#### [Task goal]
Your reply should repeat, exactly, the line containing "pink pyramid: 0 -> 1" and the rest of the material after it.
########
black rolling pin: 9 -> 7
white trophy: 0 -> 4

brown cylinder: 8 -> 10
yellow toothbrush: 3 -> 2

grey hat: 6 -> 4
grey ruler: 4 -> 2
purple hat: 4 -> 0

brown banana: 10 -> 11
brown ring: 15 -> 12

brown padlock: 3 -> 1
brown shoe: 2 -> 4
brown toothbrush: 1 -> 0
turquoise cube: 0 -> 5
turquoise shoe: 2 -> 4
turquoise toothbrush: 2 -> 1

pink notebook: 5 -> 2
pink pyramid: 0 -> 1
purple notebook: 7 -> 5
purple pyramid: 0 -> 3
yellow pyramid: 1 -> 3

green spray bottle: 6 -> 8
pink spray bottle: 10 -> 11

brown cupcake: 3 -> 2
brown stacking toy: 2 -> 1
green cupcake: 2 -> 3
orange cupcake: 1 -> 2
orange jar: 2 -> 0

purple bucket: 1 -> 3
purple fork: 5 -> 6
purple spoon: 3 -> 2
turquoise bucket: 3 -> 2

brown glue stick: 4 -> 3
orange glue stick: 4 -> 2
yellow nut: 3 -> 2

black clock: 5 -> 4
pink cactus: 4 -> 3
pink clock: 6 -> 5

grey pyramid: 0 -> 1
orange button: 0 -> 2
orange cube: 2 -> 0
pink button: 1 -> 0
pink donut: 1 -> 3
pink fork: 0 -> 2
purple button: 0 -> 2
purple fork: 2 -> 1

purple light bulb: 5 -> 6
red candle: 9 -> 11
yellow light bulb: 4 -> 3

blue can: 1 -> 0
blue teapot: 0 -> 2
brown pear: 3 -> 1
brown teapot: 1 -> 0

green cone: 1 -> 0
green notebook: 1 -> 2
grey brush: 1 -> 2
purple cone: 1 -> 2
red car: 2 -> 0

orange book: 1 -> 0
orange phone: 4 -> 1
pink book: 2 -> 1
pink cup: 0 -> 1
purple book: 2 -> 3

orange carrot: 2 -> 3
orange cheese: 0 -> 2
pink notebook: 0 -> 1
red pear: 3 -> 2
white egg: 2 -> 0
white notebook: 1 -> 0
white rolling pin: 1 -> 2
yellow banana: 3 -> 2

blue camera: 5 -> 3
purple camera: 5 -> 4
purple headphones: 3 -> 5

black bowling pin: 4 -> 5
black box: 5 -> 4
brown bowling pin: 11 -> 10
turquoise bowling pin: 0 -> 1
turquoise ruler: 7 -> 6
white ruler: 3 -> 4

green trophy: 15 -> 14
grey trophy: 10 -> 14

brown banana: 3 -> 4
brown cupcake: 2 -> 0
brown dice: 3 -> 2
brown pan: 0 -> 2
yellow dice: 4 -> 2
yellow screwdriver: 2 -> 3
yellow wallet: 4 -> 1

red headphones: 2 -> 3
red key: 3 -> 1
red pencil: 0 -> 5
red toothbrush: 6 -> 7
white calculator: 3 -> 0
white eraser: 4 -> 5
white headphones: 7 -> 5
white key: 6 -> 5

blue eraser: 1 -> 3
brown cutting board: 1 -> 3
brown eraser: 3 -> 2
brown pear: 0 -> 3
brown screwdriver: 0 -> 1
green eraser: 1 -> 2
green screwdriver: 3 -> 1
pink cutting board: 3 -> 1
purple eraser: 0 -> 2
########
#### [Solution for this exercise]
pink pyramid: 0 -> 1
purple notebook: 7 -> 5
purple pyramid: 0 -> 3
yellow pyramid: 1 -> 3

green spray bottle: 6 -> 8
pink spray bottle: 10 -> 11

brown cupcake: 3 -> 2
brown stacking toy: 2 -> 1
green cupcake: 2 -> 3
orange cupcake: 1 -> 2
orange jar: 2 -> 0

purple bucket: 1 -> 3
purple fork: 5 -> 6
purple spoon: 3 -> 2
turquoise bucket: 3 -> 2

brown glue stick: 4 -> 3
orange glue stick: 4 -> 2
yellow nut: 3 -> 2

black clock: 5 -> 4
pink cactus: 4 -> 3
pink clock: 6 -> 5

grey pyramid: 0 -> 1
orange button: 0 -> 2
orange cube: 2 -> 0
pink button: 1 -> 0
pink donut: 1 -> 3
pink fork: 0 -> 2
purple button: 0 -> 2
purple fork: 2 -> 1

purple light bulb: 5 -> 6
red candle: 9 -> 11
yellow light bulb: 4 -> 3

blue can: 1 -> 0
blue teapot: 0 -> 2
brown pear: 3 -> 1
brown teapot: 1 -> 0

green cone: 1 -> 0
green notebook: 1 -> 2
grey brush: 1 -> 2
purple cone: 1 -> 2
red car: 2 -> 0

orange book: 1 -> 0
orange phone: 4 -> 1
pink book: 2 -> 1
pink cup: 0 -> 1
purple book: 2 -> 3

orange carrot: 2 -> 3
orange cheese: 0 -> 2
pink notebook: 0 -> 1
red pear: 3 -> 2
white egg: 2 -> 0
white notebook: 1 -> 0
white rolling pin: 1 -> 2
yellow banana: 3 -> 2

blue camera: 5 -> 3
purple camera: 5 -> 4
purple headphones: 3 -> 5

black bowling pin: 4 -> 5
black box: 5 -> 4
brown bowling pin: 11 -> 10
turquoise bowling pin: 0 -> 1
turquoise ruler: 7 -> 6
white ruler: 3 -> 4

green trophy: 15 -> 14
grey trophy: 10 -> 14

brown banana: 3 -> 4
brown cupcake: 2 -> 0
brown dice: 3 -> 2
brown pan: 0 -> 2
yellow dice: 4 -> 2
yellow screwdriver: 2 -> 3
yellow wallet: 4 -> 1

red headphones: 2 -> 3
red key: 3 -> 1
red pencil: 0 -> 5
red toothbrush: 6 -> 7
white calculator: 3 -> 0
white eraser: 4 -> 5
white headphones: 7 -> 5
white key: 6 -> 5

blue eraser: 1 -> 3
brown cutting board: 1 -> 3
brown eraser: 3 -> 2
brown pear: 0 -> 3
brown screwdriver: 0 -> 1
green eraser: 1 -> 2
green screwdriver: 3 -> 1
pink cutting board: 3 -> 1
purple eraser: 0 -> 2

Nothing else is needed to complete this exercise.